[Aim of the task] Only the lines running from the line with "C201: 2.2uF (plus" to the end of the records below belong in the answer, each copied exactly.

[Data for review]
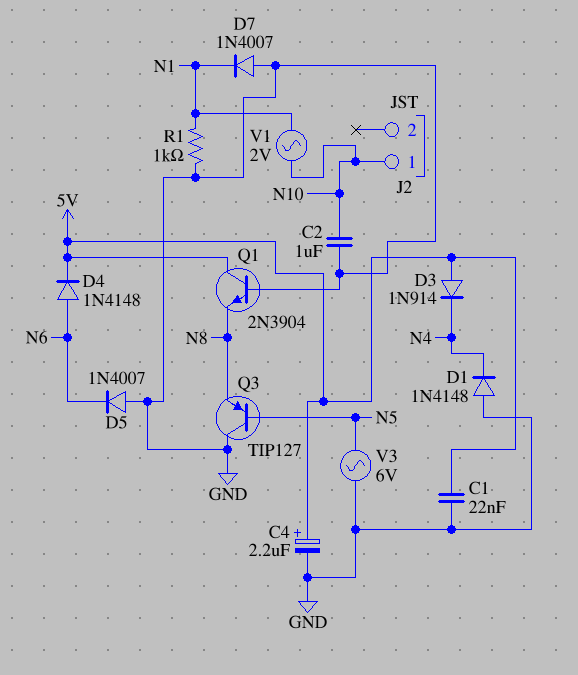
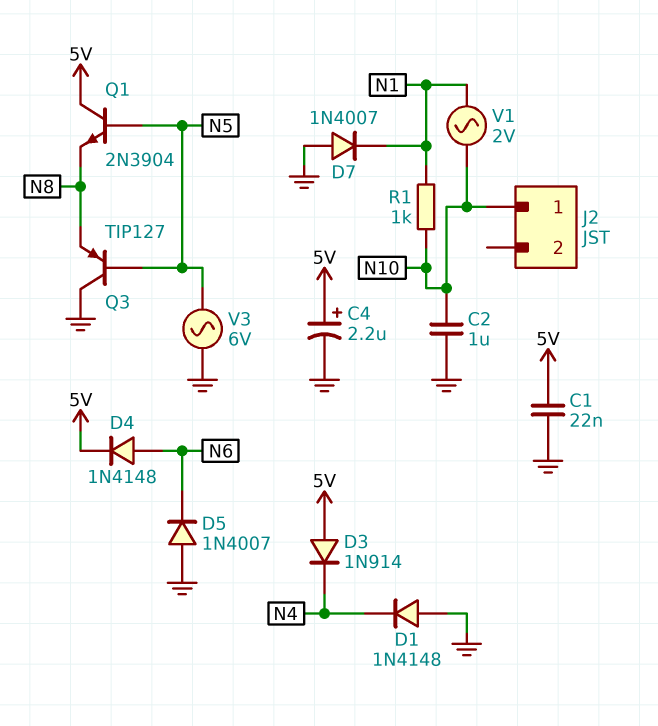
Q1: NPN 2N3904 (B GND, C 5V, E N8) -> NPN 2N3904 (B N5, C 5V, E N8)
R1: 1k (GND, N1) -> 1k (N1, N10)

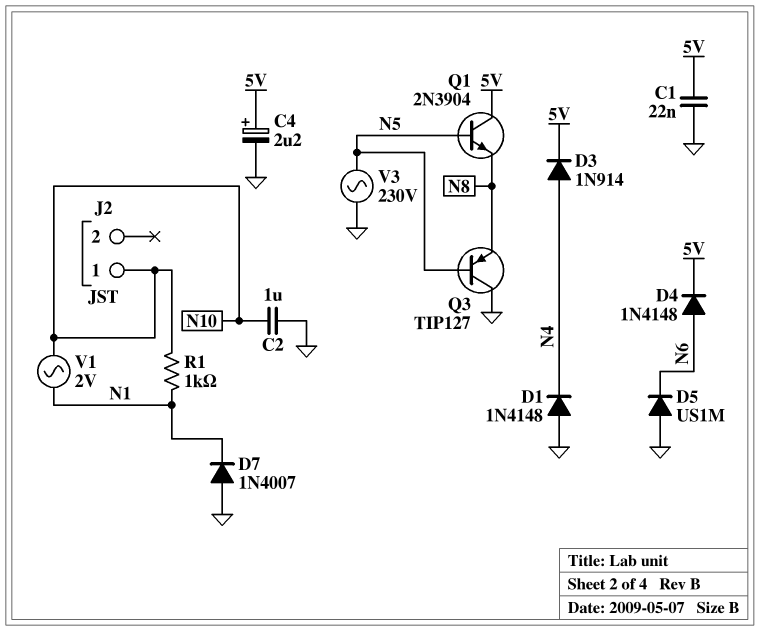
D3: diode 1N914 (A 5V, K N4) -> diode 1N914 (A N4, K 5V)
D5: diode 1N4007 (A GND, K N6) -> diode US1M (A GND, K N6)
V3: AC 6V (GND, N5) -> AC 230V (GND, N5)

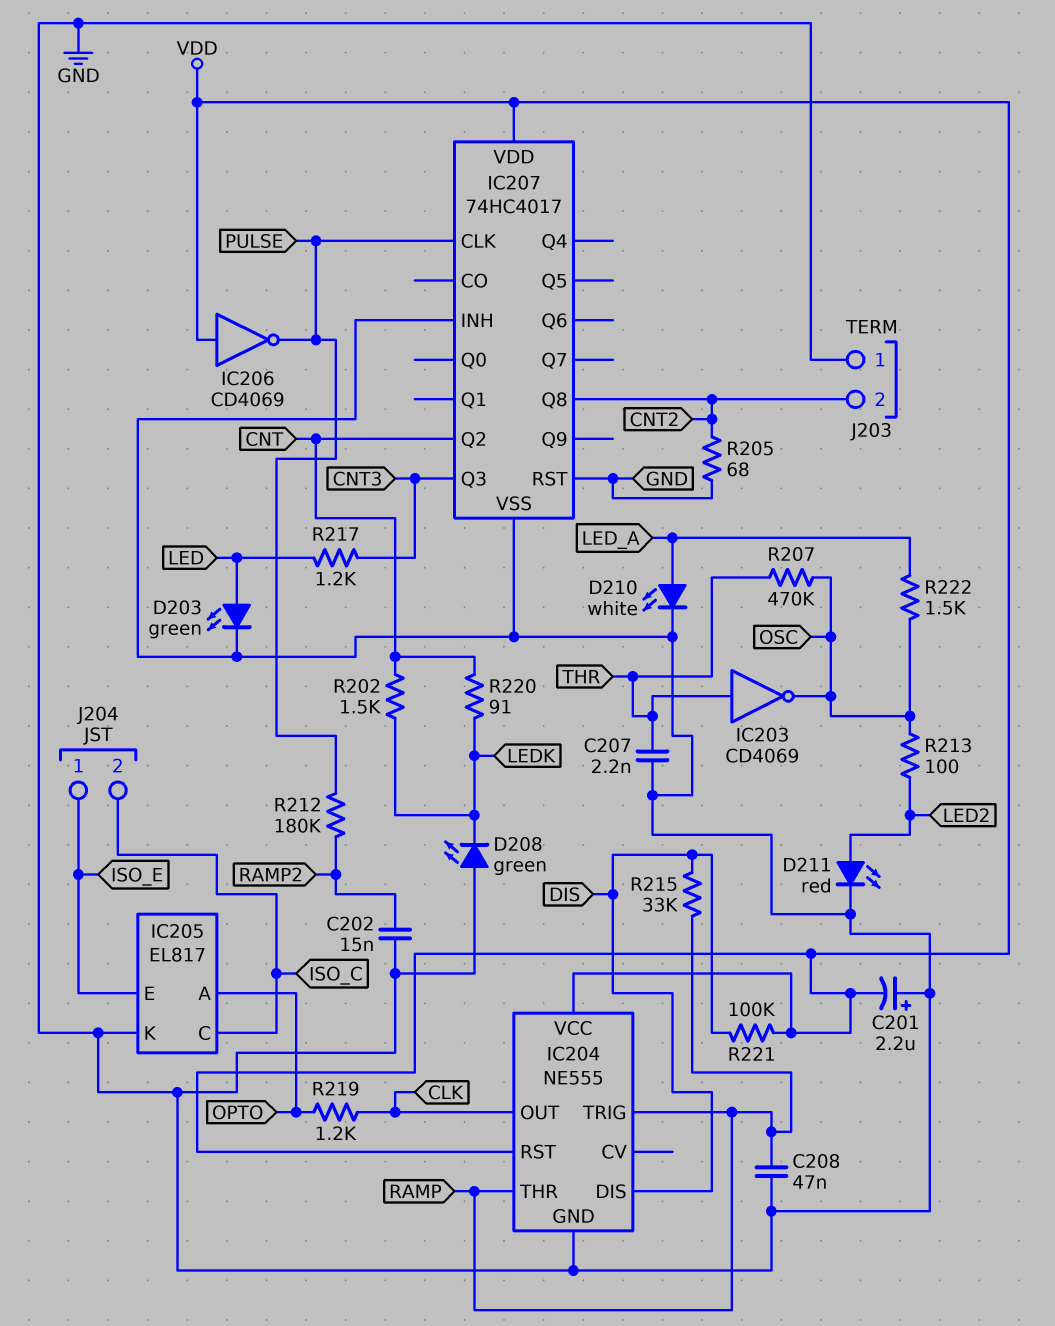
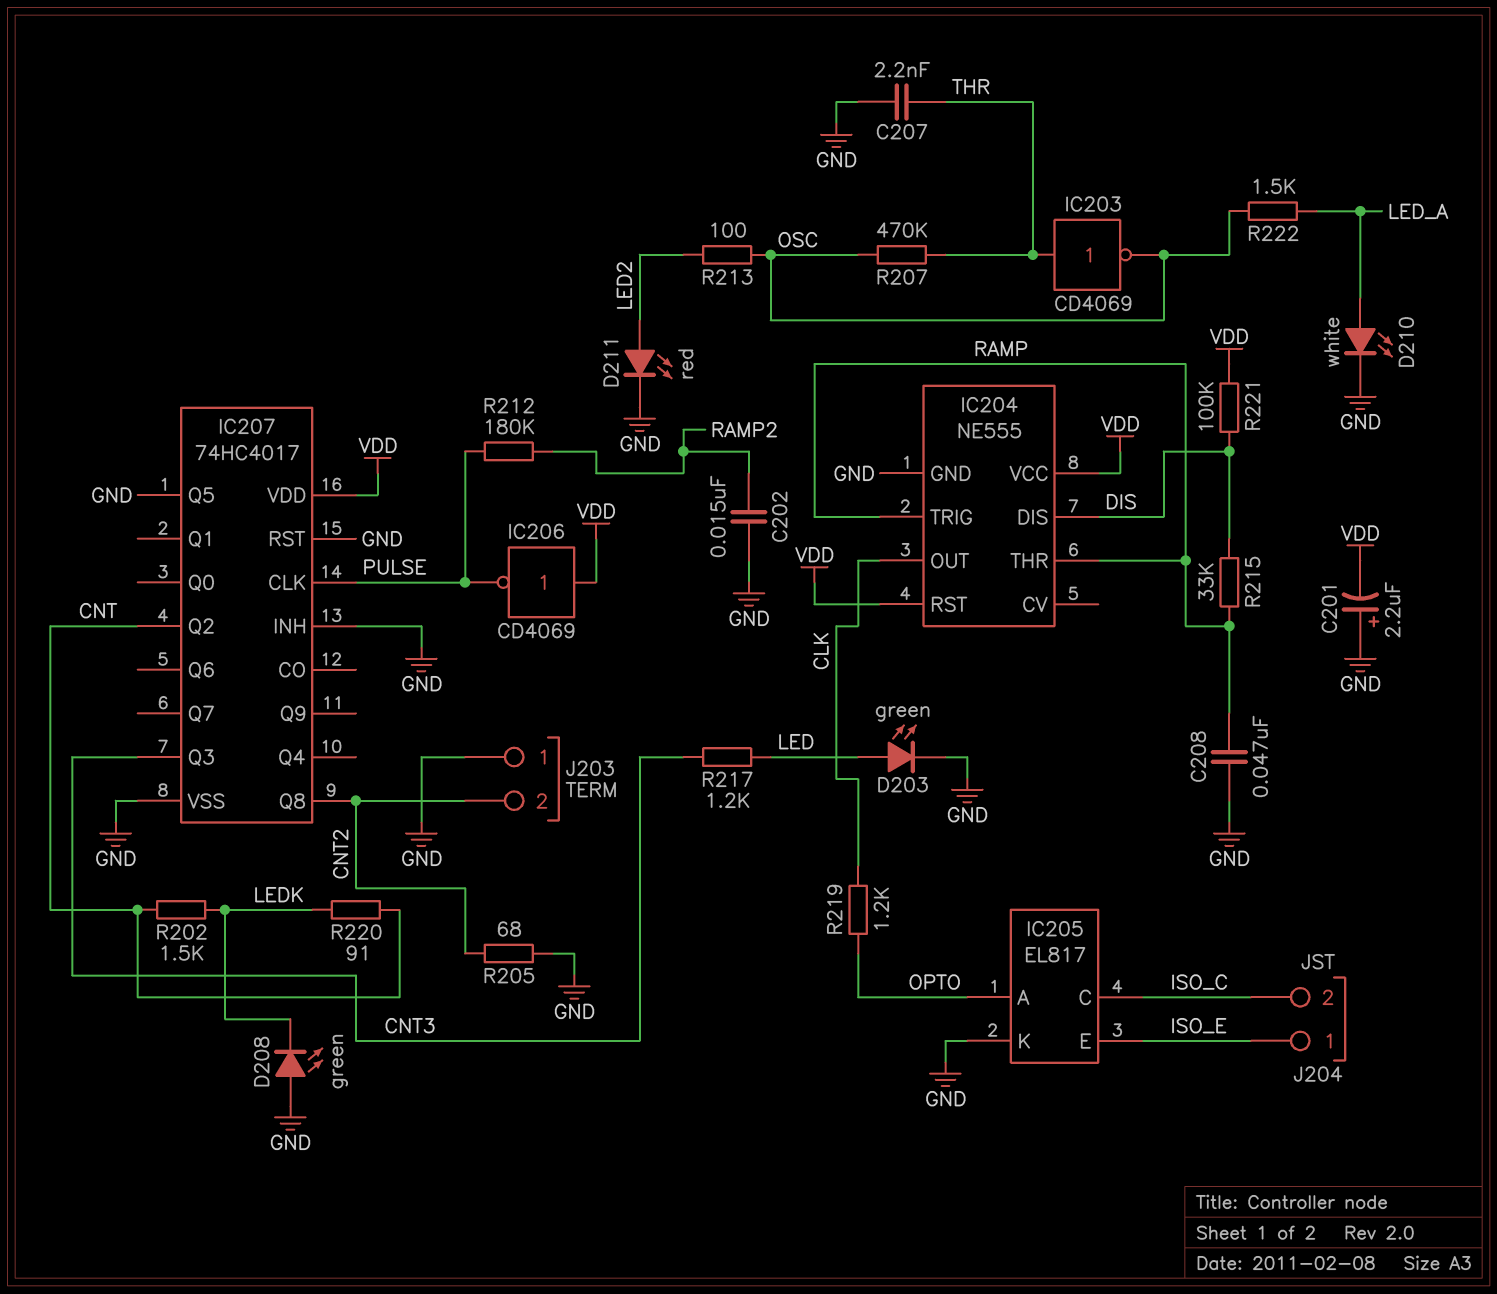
IC207 pin Q5: none -> GND

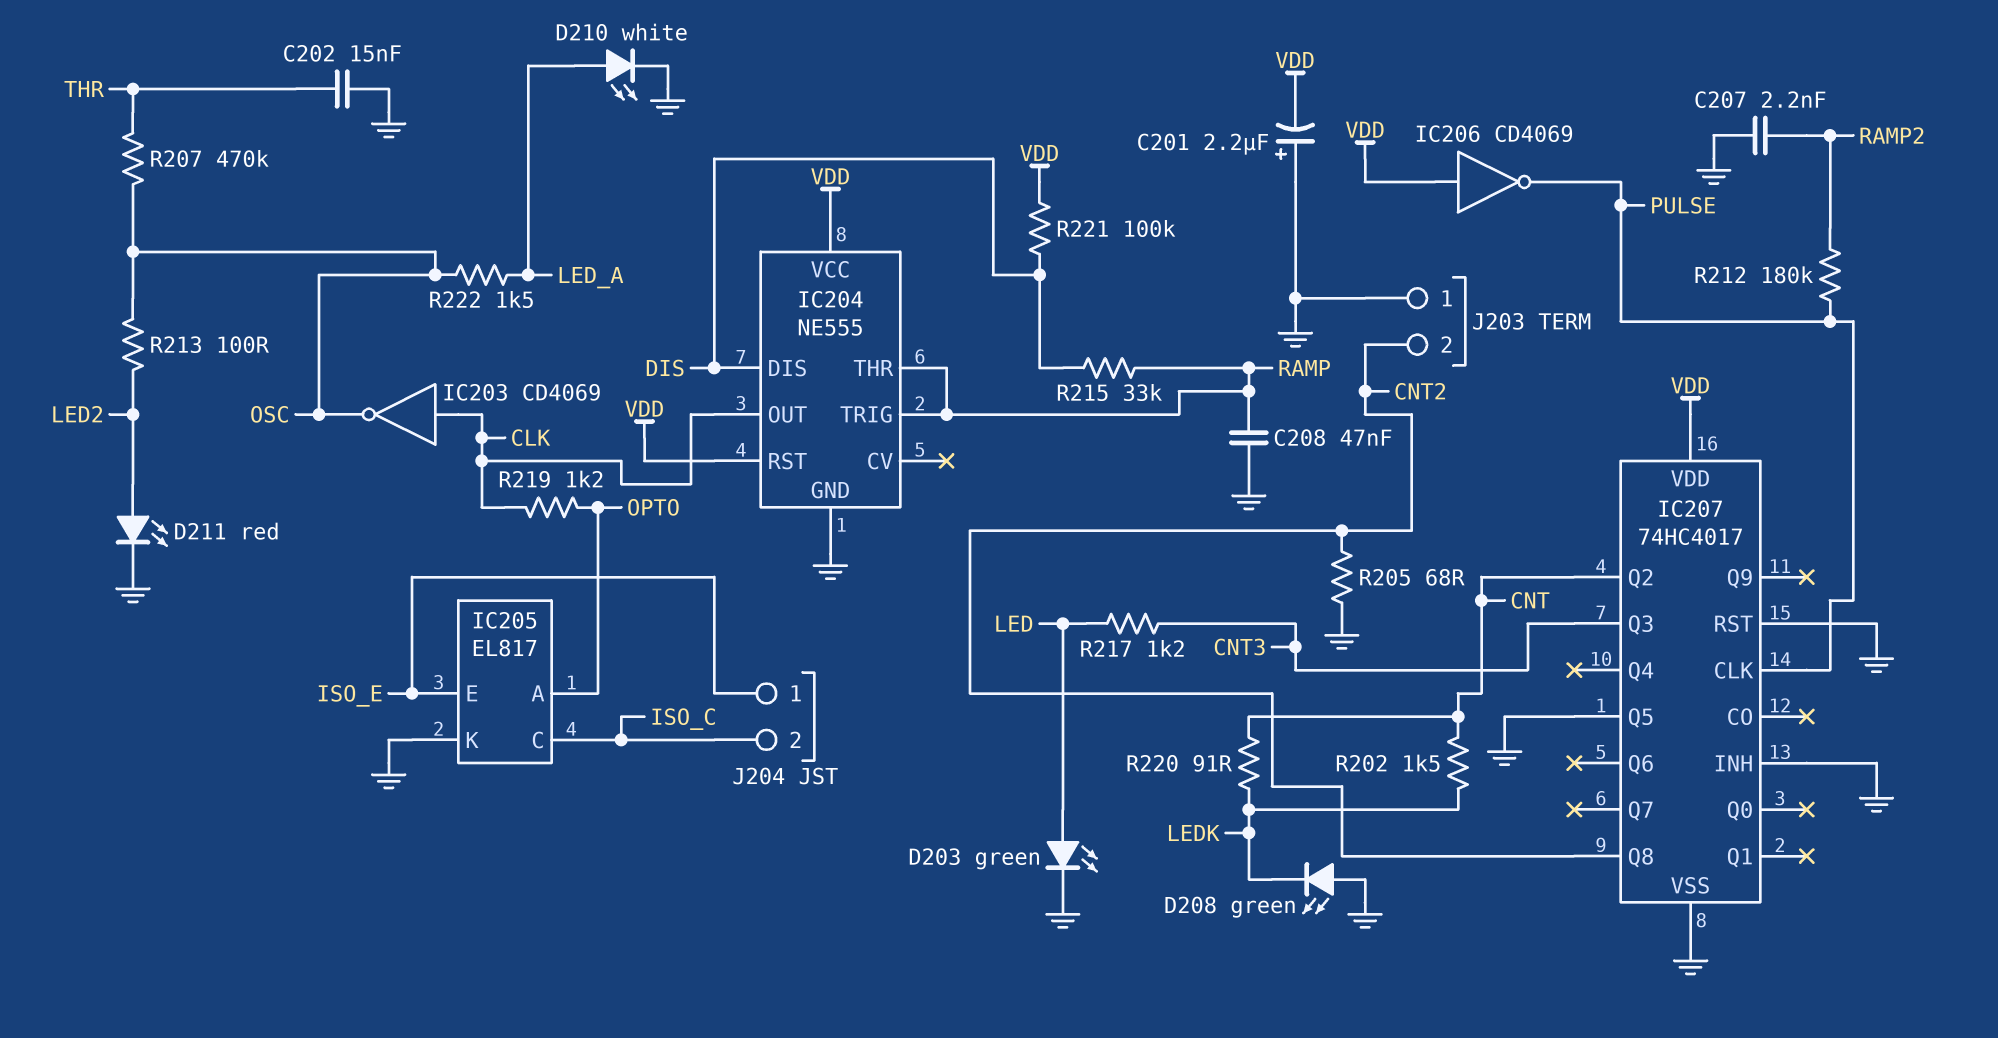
C202: 15nF (GND, RAMP2) -> 15nF (GND, THR)
C207: 2.2nF (GND, THR) -> 2.2nF (GND, RAMP2)
IC203: NOT CD4069 (in THR, out OSC) -> NOT CD4069 (in CLK, out OSC)

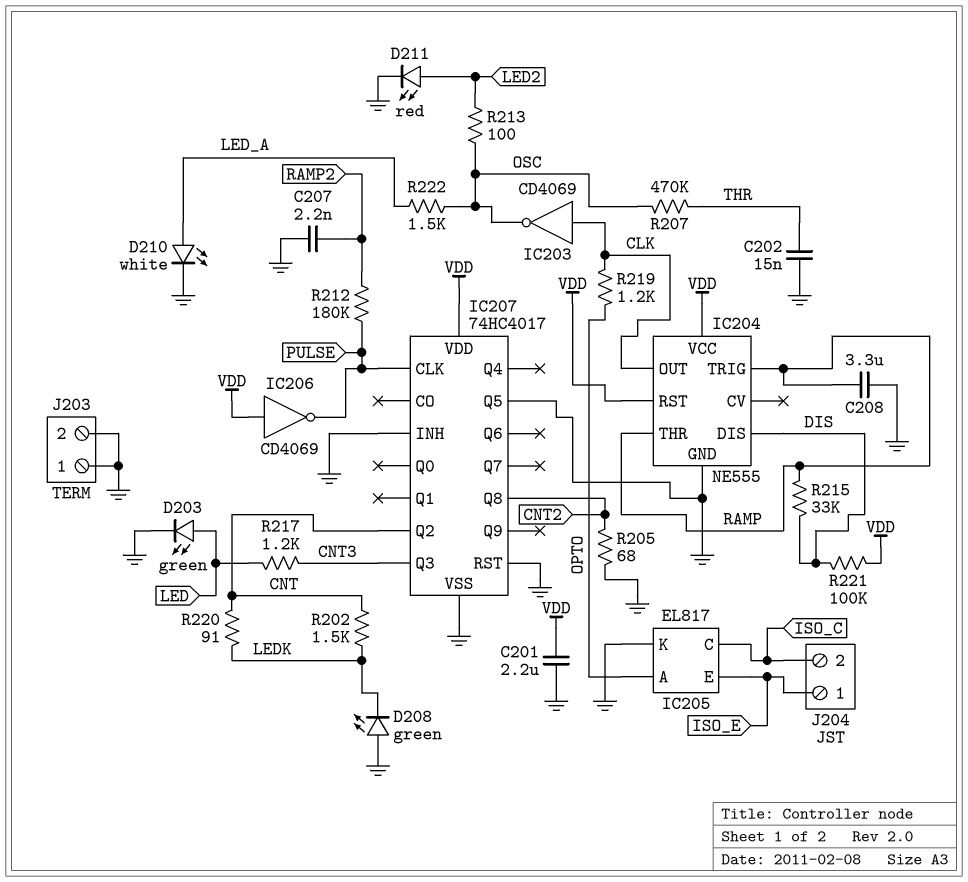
C201: 2.2uF (plus GND, minus VDD) -> 2.2uF (GND, VDD)
C208: 47nF (GND, RAMP) -> 3.3uF (GND, RAMP)
J203 pin 2: CNT2 -> GND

[Response to this exercise]
C201: 2.2uF (plus GND, minus VDD) -> 2.2uF (GND, VDD)
C208: 47nF (GND, RAMP) -> 3.3uF (GND, RAMP)
J203 pin 2: CNT2 -> GND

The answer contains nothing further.